▶ Task item
All entries given below are to be returned word for word.

Data provided section start

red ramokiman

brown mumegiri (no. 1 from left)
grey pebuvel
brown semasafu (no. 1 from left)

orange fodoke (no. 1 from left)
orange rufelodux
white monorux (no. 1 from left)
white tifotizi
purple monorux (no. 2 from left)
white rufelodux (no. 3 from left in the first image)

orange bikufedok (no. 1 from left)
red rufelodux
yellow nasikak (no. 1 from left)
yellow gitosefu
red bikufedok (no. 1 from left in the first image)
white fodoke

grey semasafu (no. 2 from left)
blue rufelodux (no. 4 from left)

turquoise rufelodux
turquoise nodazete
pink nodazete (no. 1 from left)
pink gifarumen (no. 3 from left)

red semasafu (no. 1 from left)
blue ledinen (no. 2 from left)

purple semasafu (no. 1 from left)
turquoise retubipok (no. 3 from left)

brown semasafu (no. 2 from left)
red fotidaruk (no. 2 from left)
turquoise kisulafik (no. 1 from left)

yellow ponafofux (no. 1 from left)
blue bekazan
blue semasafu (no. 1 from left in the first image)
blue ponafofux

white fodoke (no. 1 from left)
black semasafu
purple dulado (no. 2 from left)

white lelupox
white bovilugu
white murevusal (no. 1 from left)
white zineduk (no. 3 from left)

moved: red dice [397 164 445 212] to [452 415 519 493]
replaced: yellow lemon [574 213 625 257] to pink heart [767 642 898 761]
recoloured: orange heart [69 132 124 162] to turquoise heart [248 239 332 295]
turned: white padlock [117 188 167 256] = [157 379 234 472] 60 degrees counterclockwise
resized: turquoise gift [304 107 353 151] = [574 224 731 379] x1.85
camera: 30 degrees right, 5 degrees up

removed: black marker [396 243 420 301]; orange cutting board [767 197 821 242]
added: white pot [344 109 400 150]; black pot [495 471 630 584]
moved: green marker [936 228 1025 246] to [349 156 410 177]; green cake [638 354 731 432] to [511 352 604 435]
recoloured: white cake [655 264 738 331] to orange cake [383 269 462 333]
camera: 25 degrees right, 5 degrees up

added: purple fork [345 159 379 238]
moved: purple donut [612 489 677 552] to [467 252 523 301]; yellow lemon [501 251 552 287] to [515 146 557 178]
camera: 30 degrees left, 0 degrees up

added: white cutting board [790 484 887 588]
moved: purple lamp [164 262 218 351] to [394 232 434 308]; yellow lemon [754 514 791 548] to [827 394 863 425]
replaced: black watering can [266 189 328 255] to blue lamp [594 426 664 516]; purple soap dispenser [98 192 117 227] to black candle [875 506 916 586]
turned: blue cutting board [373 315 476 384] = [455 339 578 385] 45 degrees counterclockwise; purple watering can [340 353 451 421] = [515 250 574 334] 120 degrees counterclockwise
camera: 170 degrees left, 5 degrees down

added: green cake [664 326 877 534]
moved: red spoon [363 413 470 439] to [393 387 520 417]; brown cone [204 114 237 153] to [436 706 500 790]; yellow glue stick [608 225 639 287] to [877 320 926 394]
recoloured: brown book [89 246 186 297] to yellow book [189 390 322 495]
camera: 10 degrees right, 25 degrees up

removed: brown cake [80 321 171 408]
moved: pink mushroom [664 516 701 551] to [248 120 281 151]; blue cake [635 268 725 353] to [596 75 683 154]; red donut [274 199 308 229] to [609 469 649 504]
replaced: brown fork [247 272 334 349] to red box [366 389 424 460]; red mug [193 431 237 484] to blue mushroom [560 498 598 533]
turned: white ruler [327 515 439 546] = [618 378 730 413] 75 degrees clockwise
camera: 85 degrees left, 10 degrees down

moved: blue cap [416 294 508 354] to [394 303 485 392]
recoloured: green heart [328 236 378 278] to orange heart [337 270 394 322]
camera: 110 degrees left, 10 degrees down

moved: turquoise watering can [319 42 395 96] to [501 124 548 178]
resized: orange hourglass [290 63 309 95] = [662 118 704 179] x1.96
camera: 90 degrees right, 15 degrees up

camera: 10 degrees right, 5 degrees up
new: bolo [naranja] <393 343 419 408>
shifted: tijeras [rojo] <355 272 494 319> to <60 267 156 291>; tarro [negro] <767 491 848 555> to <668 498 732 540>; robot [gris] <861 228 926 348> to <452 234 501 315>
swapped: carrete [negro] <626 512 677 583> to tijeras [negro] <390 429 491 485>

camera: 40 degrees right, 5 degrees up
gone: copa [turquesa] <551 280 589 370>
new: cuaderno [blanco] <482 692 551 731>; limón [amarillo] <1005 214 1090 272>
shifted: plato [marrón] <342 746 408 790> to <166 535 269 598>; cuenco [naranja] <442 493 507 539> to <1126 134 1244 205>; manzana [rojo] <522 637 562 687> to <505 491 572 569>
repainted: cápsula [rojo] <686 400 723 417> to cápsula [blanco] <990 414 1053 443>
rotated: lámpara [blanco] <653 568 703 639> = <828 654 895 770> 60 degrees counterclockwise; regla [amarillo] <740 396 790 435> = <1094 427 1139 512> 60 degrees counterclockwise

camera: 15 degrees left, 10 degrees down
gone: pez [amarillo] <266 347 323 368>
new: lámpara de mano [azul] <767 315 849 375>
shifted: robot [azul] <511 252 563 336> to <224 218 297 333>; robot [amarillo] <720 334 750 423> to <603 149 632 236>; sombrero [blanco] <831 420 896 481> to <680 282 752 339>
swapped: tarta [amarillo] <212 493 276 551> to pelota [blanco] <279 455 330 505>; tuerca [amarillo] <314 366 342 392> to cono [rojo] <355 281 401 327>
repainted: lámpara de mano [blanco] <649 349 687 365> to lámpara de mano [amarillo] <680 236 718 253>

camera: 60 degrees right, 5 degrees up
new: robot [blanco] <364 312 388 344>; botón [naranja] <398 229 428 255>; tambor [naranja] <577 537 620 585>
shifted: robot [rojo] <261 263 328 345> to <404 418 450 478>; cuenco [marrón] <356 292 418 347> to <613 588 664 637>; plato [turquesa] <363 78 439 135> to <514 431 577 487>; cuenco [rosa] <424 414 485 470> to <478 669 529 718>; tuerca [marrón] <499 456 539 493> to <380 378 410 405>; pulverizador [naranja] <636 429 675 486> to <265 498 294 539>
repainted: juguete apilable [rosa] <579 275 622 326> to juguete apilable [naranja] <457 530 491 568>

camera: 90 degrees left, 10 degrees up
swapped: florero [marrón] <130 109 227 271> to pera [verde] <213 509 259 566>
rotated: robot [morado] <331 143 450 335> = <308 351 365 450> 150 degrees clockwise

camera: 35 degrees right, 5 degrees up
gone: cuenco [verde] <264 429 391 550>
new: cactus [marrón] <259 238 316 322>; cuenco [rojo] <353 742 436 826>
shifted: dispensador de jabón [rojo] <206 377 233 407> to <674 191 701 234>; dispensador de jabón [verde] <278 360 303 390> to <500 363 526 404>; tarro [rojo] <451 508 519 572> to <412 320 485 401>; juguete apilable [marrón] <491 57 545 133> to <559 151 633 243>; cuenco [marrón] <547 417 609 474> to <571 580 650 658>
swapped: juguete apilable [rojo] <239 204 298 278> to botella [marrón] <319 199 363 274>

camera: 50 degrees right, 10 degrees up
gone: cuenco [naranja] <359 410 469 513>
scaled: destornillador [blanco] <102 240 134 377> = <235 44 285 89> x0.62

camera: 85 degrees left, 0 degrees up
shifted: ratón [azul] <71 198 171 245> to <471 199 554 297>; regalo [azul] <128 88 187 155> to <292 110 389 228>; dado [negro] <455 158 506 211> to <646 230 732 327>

Data provided section end

▶ Answer
red ramokiman

brown mumegiri (no. 1 from left)
grey pebuvel
brown semasafu (no. 1 from left)

orange fodoke (no. 1 from left)
orange rufelodux
white monorux (no. 1 from left)
white tifotizi
purple monorux (no. 2 from left)
white rufelodux (no. 3 from left in the first image)

orange bikufedok (no. 1 from left)
red rufelodux
yellow nasikak (no. 1 from left)
yellow gitosefu
red bikufedok (no. 1 from left in the first image)
white fodoke

grey semasafu (no. 2 from left)
blue rufelodux (no. 4 from left)

turquoise rufelodux
turquoise nodazete
pink nodazete (no. 1 from left)
pink gifarumen (no. 3 from left)

red semasafu (no. 1 from left)
blue ledinen (no. 2 from left)

purple semasafu (no. 1 from left)
turquoise retubipok (no. 3 from left)

brown semasafu (no. 2 from left)
red fotidaruk (no. 2 from left)
turquoise kisulafik (no. 1 from left)

yellow ponafofux (no. 1 from left)
blue bekazan
blue semasafu (no. 1 from left in the first image)
blue ponafofux

white fodoke (no. 1 from left)
black semasafu
purple dulado (no. 2 from left)

white lelupox
white bovilugu
white murevusal (no. 1 from left)
white zineduk (no. 3 from left)

moved: red dice [397 164 445 212] to [452 415 519 493]
replaced: yellow lemon [574 213 625 257] to pink heart [767 642 898 761]
recoloured: orange heart [69 132 124 162] to turquoise heart [248 239 332 295]
turned: white padlock [117 188 167 256] = [157 379 234 472] 60 degrees counterclockwise
resized: turquoise gift [304 107 353 151] = [574 224 731 379] x1.85
camera: 30 degrees right, 5 degrees up

removed: black marker [396 243 420 301]; orange cutting board [767 197 821 242]
added: white pot [344 109 400 150]; black pot [495 471 630 584]
moved: green marker [936 228 1025 246] to [349 156 410 177]; green cake [638 354 731 432] to [511 352 604 435]
recoloured: white cake [655 264 738 331] to orange cake [383 269 462 333]
camera: 25 degrees right, 5 degrees up

added: purple fork [345 159 379 238]
moved: purple donut [612 489 677 552] to [467 252 523 301]; yellow lemon [501 251 552 287] to [515 146 557 178]
camera: 30 degrees left, 0 degrees up

added: white cutting board [790 484 887 588]
moved: purple lamp [164 262 218 351] to [394 232 434 308]; yellow lemon [754 514 791 548] to [827 394 863 425]
replaced: black watering can [266 189 328 255] to blue lamp [594 426 664 516]; purple soap dispenser [98 192 117 227] to black candle [875 506 916 586]
turned: blue cutting board [373 315 476 384] = [455 339 578 385] 45 degrees counterclockwise; purple watering can [340 353 451 421] = [515 250 574 334] 120 degrees counterclockwise
camera: 170 degrees left, 5 degrees down

added: green cake [664 326 877 534]
moved: red spoon [363 413 470 439] to [393 387 520 417]; brown cone [204 114 237 153] to [436 706 500 790]; yellow glue stick [608 225 639 287] to [877 320 926 394]
recoloured: brown book [89 246 186 297] to yellow book [189 390 322 495]
camera: 10 degrees right, 25 degrees up

removed: brown cake [80 321 171 408]
moved: pink mushroom [664 516 701 551] to [248 120 281 151]; blue cake [635 268 725 353] to [596 75 683 154]; red donut [274 199 308 229] to [609 469 649 504]
replaced: brown fork [247 272 334 349] to red box [366 389 424 460]; red mug [193 431 237 484] to blue mushroom [560 498 598 533]
turned: white ruler [327 515 439 546] = [618 378 730 413] 75 degrees clockwise
camera: 85 degrees left, 10 degrees down

moved: blue cap [416 294 508 354] to [394 303 485 392]
recoloured: green heart [328 236 378 278] to orange heart [337 270 394 322]
camera: 110 degrees left, 10 degrees down

moved: turquoise watering can [319 42 395 96] to [501 124 548 178]
resized: orange hourglass [290 63 309 95] = [662 118 704 179] x1.96
camera: 90 degrees right, 15 degrees up

camera: 10 degrees right, 5 degrees up
new: bolo [naranja] <393 343 419 408>
shifted: tijeras [rojo] <355 272 494 319> to <60 267 156 291>; tarro [negro] <767 491 848 555> to <668 498 732 540>; robot [gris] <861 228 926 348> to <452 234 501 315>
swapped: carrete [negro] <626 512 677 583> to tijeras [negro] <390 429 491 485>

camera: 40 degrees right, 5 degrees up
gone: copa [turquesa] <551 280 589 370>
new: cuaderno [blanco] <482 692 551 731>; limón [amarillo] <1005 214 1090 272>
shifted: plato [marrón] <342 746 408 790> to <166 535 269 598>; cuenco [naranja] <442 493 507 539> to <1126 134 1244 205>; manzana [rojo] <522 637 562 687> to <505 491 572 569>
repainted: cápsula [rojo] <686 400 723 417> to cápsula [blanco] <990 414 1053 443>
rotated: lámpara [blanco] <653 568 703 639> = <828 654 895 770> 60 degrees counterclockwise; regla [amarillo] <740 396 790 435> = <1094 427 1139 512> 60 degrees counterclockwise

camera: 15 degrees left, 10 degrees down
gone: pez [amarillo] <266 347 323 368>
new: lámpara de mano [azul] <767 315 849 375>
shifted: robot [azul] <511 252 563 336> to <224 218 297 333>; robot [amarillo] <720 334 750 423> to <603 149 632 236>; sombrero [blanco] <831 420 896 481> to <680 282 752 339>
swapped: tarta [amarillo] <212 493 276 551> to pelota [blanco] <279 455 330 505>; tuerca [amarillo] <314 366 342 392> to cono [rojo] <355 281 401 327>
repainted: lámpara de mano [blanco] <649 349 687 365> to lámpara de mano [amarillo] <680 236 718 253>

camera: 60 degrees right, 5 degrees up
new: robot [blanco] <364 312 388 344>; botón [naranja] <398 229 428 255>; tambor [naranja] <577 537 620 585>
shifted: robot [rojo] <261 263 328 345> to <404 418 450 478>; cuenco [marrón] <356 292 418 347> to <613 588 664 637>; plato [turquesa] <363 78 439 135> to <514 431 577 487>; cuenco [rosa] <424 414 485 470> to <478 669 529 718>; tuerca [marrón] <499 456 539 493> to <380 378 410 405>; pulverizador [naranja] <636 429 675 486> to <265 498 294 539>
repainted: juguete apilable [rosa] <579 275 622 326> to juguete apilable [naranja] <457 530 491 568>

camera: 90 degrees left, 10 degrees up
swapped: florero [marrón] <130 109 227 271> to pera [verde] <213 509 259 566>
rotated: robot [morado] <331 143 450 335> = <308 351 365 450> 150 degrees clockwise

camera: 35 degrees right, 5 degrees up
gone: cuenco [verde] <264 429 391 550>
new: cactus [marrón] <259 238 316 322>; cuenco [rojo] <353 742 436 826>
shifted: dispensador de jabón [rojo] <206 377 233 407> to <674 191 701 234>; dispensador de jabón [verde] <278 360 303 390> to <500 363 526 404>; tarro [rojo] <451 508 519 572> to <412 320 485 401>; juguete apilable [marrón] <491 57 545 133> to <559 151 633 243>; cuenco [marrón] <547 417 609 474> to <571 580 650 658>
swapped: juguete apilable [rojo] <239 204 298 278> to botella [marrón] <319 199 363 274>

camera: 50 degrees right, 10 degrees up
gone: cuenco [naranja] <359 410 469 513>
scaled: destornillador [blanco] <102 240 134 377> = <235 44 285 89> x0.62

camera: 85 degrees left, 0 degrees up
shifted: ratón [azul] <71 198 171 245> to <471 199 554 297>; regalo [azul] <128 88 187 155> to <292 110 389 228>; dado [negro] <455 158 506 211> to <646 230 732 327>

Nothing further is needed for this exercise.